What you have to do —
Among the lines below, copy exactly those from the one with "(586, 120) = (570, 200): turquoise" through the one with "(142, 351) = (390, 78): pink", counting both ends.

----------

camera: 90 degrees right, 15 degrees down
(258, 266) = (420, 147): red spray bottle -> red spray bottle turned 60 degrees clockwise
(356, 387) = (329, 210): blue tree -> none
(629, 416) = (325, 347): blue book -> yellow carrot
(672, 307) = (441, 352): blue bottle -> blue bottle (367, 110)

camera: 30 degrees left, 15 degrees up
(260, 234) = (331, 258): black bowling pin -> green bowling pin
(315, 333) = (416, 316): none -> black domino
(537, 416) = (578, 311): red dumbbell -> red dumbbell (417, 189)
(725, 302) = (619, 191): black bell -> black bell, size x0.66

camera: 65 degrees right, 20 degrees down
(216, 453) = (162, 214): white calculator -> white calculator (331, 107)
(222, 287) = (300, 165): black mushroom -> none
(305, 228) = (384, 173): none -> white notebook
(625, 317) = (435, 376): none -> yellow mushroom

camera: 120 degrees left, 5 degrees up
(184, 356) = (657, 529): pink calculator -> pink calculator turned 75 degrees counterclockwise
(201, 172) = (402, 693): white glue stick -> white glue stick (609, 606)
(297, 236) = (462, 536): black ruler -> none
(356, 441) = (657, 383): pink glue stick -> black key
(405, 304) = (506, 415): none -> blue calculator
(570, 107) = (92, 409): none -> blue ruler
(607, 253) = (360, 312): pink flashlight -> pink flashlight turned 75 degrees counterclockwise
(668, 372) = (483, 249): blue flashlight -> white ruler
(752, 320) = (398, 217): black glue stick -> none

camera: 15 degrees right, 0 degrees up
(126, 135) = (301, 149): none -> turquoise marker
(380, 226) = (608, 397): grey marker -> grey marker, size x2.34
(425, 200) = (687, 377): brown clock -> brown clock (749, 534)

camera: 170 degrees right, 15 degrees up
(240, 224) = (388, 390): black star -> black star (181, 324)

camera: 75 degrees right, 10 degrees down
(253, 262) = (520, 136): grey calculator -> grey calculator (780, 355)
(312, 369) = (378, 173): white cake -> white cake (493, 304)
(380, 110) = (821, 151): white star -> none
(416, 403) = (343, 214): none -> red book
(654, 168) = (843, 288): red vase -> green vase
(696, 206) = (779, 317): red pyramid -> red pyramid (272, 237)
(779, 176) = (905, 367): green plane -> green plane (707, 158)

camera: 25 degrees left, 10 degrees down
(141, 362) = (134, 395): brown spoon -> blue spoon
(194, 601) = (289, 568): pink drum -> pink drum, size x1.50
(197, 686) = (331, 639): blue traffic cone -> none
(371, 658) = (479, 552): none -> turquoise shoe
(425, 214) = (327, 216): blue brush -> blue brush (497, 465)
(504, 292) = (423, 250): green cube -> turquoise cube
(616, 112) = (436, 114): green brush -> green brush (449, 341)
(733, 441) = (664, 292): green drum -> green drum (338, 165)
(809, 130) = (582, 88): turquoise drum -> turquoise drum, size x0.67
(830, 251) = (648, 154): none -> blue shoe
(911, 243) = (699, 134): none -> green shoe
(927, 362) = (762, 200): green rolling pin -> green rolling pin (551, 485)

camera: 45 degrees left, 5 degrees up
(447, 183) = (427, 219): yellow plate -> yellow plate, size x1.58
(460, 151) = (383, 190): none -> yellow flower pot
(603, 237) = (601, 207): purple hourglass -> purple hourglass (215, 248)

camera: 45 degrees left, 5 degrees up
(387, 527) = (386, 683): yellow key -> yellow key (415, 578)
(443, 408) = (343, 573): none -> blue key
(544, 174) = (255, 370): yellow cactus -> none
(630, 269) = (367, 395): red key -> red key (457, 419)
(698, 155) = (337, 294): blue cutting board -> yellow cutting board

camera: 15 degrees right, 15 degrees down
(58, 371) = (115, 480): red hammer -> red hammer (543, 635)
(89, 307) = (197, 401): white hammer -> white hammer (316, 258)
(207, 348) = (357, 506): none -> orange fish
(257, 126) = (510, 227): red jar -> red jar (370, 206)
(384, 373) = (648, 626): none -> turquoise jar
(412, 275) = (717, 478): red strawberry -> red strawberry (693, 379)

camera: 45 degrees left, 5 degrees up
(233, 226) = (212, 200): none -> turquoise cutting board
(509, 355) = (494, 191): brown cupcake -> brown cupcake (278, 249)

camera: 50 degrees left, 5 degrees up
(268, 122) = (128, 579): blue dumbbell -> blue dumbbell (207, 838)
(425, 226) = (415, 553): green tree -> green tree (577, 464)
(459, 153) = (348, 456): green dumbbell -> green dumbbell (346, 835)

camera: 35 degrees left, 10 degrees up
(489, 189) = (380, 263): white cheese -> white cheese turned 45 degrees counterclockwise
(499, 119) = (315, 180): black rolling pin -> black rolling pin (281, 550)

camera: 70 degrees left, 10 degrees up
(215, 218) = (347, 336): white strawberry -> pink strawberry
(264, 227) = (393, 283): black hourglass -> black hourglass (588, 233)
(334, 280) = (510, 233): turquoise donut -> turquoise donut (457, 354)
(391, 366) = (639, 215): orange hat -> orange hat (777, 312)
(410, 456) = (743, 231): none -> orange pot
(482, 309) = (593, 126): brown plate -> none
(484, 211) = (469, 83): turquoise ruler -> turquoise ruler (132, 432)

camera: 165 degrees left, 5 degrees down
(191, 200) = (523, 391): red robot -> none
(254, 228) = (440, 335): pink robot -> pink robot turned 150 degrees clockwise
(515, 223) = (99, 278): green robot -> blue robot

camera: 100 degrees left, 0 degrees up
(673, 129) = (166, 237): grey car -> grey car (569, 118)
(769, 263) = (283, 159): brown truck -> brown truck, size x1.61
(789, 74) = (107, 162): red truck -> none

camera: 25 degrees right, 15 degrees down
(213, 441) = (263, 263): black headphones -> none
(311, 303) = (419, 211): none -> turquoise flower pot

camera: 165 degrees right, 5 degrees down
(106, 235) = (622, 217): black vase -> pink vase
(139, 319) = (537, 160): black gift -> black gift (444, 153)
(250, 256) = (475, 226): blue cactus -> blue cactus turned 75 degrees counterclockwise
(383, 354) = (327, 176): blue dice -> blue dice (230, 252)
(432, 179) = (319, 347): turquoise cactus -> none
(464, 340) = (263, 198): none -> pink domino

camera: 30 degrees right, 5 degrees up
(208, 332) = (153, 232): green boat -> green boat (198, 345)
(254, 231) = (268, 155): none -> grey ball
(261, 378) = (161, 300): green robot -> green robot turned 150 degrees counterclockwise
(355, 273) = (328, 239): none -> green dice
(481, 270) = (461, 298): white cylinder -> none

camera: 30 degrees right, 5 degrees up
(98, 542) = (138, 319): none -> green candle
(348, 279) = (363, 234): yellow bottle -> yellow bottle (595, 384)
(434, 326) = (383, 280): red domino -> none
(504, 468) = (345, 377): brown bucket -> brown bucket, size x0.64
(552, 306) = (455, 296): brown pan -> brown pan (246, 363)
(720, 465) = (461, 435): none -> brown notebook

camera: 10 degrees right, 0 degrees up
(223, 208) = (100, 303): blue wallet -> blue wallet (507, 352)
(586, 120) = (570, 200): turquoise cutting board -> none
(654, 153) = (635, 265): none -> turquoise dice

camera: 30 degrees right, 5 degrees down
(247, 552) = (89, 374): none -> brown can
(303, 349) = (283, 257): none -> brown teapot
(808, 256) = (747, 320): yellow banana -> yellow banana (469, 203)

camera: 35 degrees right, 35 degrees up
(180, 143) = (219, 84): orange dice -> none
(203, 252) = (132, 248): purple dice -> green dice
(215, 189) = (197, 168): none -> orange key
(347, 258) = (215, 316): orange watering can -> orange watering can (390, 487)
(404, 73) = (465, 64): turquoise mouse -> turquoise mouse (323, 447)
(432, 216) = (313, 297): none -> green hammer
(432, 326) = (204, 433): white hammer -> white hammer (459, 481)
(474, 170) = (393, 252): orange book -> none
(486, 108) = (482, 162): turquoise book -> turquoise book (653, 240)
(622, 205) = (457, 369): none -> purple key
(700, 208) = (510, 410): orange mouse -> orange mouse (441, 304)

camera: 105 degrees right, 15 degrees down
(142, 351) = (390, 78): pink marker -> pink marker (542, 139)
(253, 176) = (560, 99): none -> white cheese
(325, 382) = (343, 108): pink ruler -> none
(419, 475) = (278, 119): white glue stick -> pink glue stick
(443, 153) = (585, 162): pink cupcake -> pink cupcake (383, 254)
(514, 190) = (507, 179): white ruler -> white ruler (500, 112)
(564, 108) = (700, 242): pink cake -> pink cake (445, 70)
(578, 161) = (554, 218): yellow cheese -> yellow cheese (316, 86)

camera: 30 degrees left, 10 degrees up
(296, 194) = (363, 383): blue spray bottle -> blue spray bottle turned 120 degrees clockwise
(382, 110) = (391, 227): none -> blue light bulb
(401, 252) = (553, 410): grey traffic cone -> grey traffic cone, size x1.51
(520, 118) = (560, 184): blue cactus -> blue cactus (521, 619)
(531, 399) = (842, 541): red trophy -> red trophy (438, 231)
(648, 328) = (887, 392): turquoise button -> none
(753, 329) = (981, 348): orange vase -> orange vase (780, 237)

----------

Solution to this problem —
(586, 120) = (570, 200): turquoise cutting board -> none
(654, 153) = (635, 265): none -> turquoise dice

camera: 30 degrees right, 5 degrees down
(247, 552) = (89, 374): none -> brown can
(303, 349) = (283, 257): none -> brown teapot
(808, 256) = (747, 320): yellow banana -> yellow banana (469, 203)

camera: 35 degrees right, 35 degrees up
(180, 143) = (219, 84): orange dice -> none
(203, 252) = (132, 248): purple dice -> green dice
(215, 189) = (197, 168): none -> orange key
(347, 258) = (215, 316): orange watering can -> orange watering can (390, 487)
(404, 73) = (465, 64): turquoise mouse -> turquoise mouse (323, 447)
(432, 216) = (313, 297): none -> green hammer
(432, 326) = (204, 433): white hammer -> white hammer (459, 481)
(474, 170) = (393, 252): orange book -> none
(486, 108) = (482, 162): turquoise book -> turquoise book (653, 240)
(622, 205) = (457, 369): none -> purple key
(700, 208) = (510, 410): orange mouse -> orange mouse (441, 304)

camera: 105 degrees right, 15 degrees down
(142, 351) = (390, 78): pink marker -> pink marker (542, 139)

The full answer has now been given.